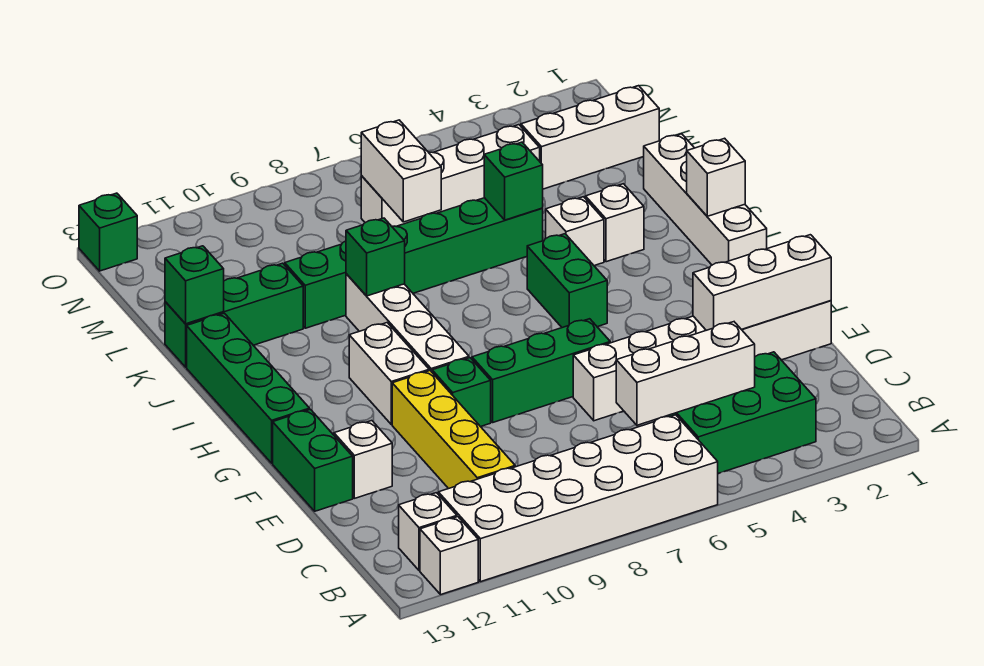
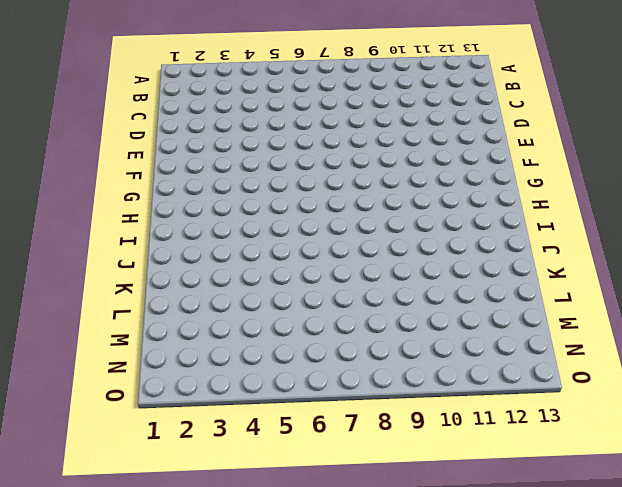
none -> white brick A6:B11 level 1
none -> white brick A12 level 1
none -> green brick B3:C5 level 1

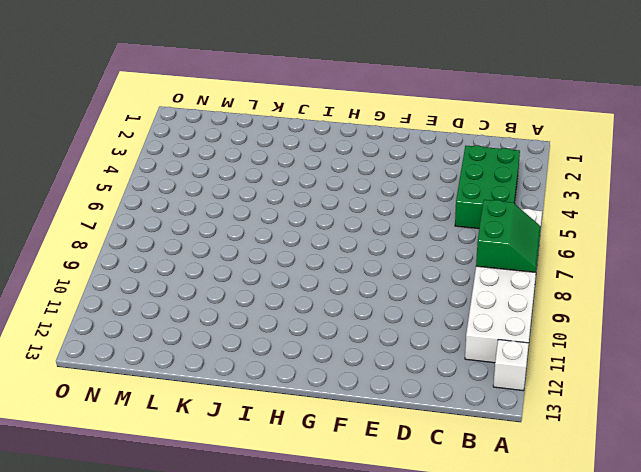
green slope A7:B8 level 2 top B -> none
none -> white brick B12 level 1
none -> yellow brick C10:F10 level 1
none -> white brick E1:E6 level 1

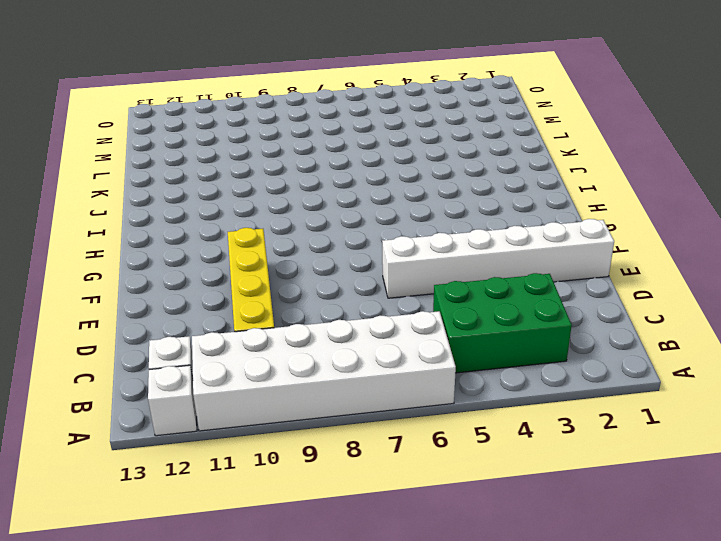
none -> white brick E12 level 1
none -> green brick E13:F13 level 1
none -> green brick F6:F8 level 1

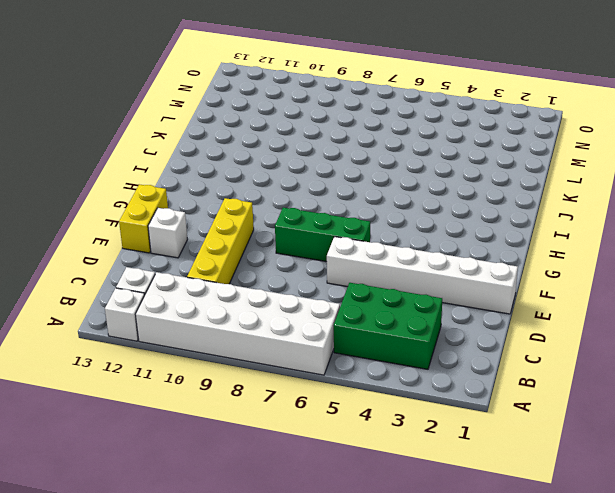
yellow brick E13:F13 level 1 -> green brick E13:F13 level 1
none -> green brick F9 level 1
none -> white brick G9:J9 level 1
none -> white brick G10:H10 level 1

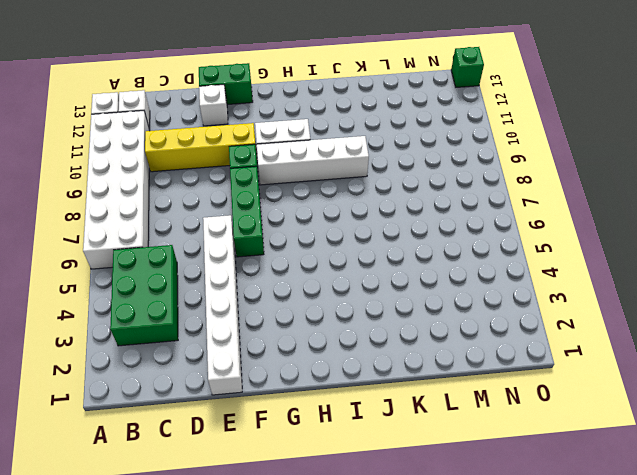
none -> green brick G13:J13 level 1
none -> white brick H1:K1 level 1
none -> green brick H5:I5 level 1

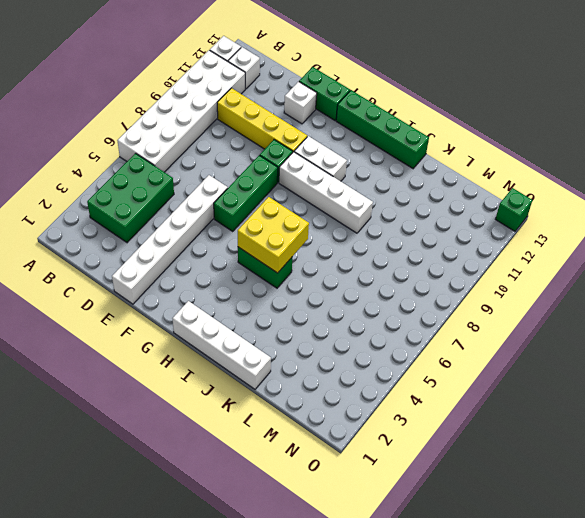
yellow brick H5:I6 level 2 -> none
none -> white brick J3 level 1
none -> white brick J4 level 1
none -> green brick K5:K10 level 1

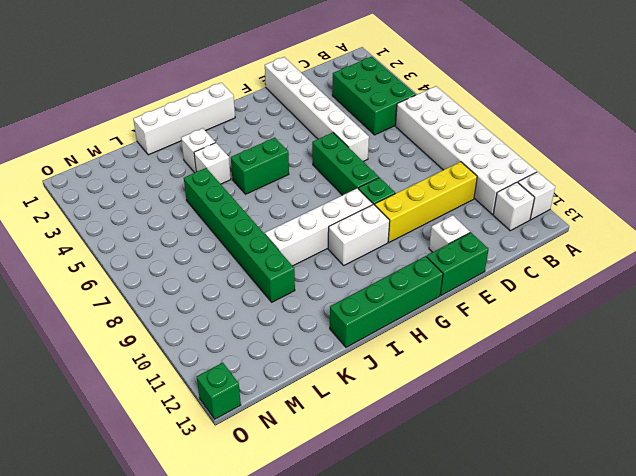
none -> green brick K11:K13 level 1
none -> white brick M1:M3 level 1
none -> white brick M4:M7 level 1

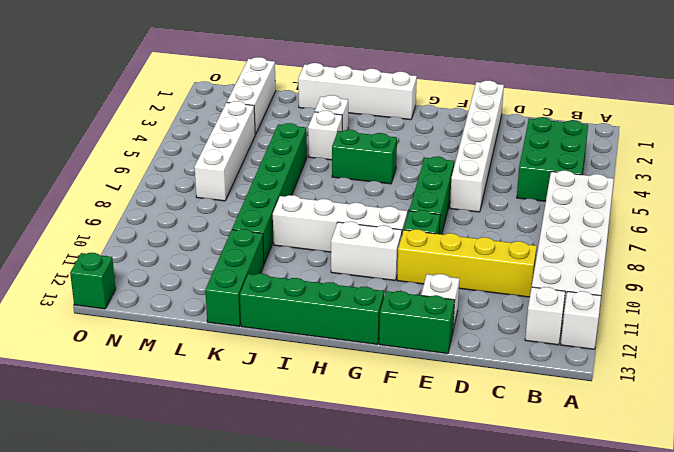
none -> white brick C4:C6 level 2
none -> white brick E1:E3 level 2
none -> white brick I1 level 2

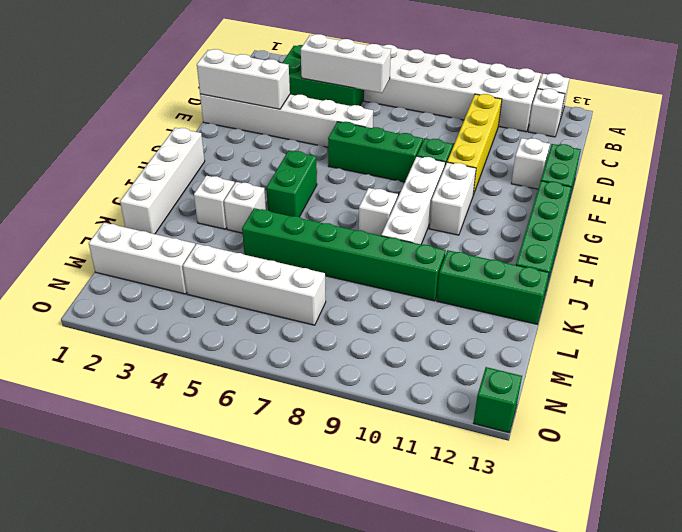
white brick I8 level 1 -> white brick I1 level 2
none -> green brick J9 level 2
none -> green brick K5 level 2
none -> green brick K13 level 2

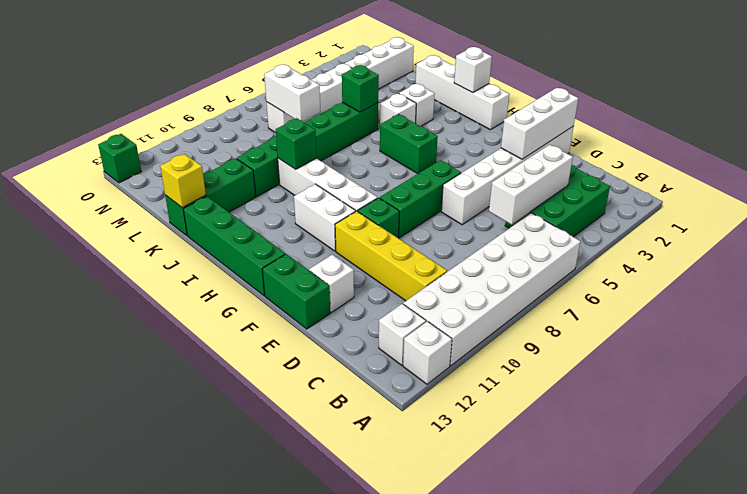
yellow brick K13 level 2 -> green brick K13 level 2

##############################

◆ BRIEF
From the line containing "none -> white brick J3 level 1" to the final line of the entries, both included, transcribe every line exactly, omit the pictures, and add nothing more.

◆ SOLUTION
none -> white brick J3 level 1
none -> white brick J4 level 1
none -> green brick K5:K10 level 1

none -> green brick K11:K13 level 1
none -> white brick M1:M3 level 1
none -> white brick M4:M7 level 1

none -> white brick C4:C6 level 2
none -> white brick E1:E3 level 2
none -> white brick I1 level 2

white brick I8 level 1 -> white brick I1 level 2
none -> green brick J9 level 2
none -> green brick K5 level 2
none -> green brick K13 level 2

yellow brick K13 level 2 -> green brick K13 level 2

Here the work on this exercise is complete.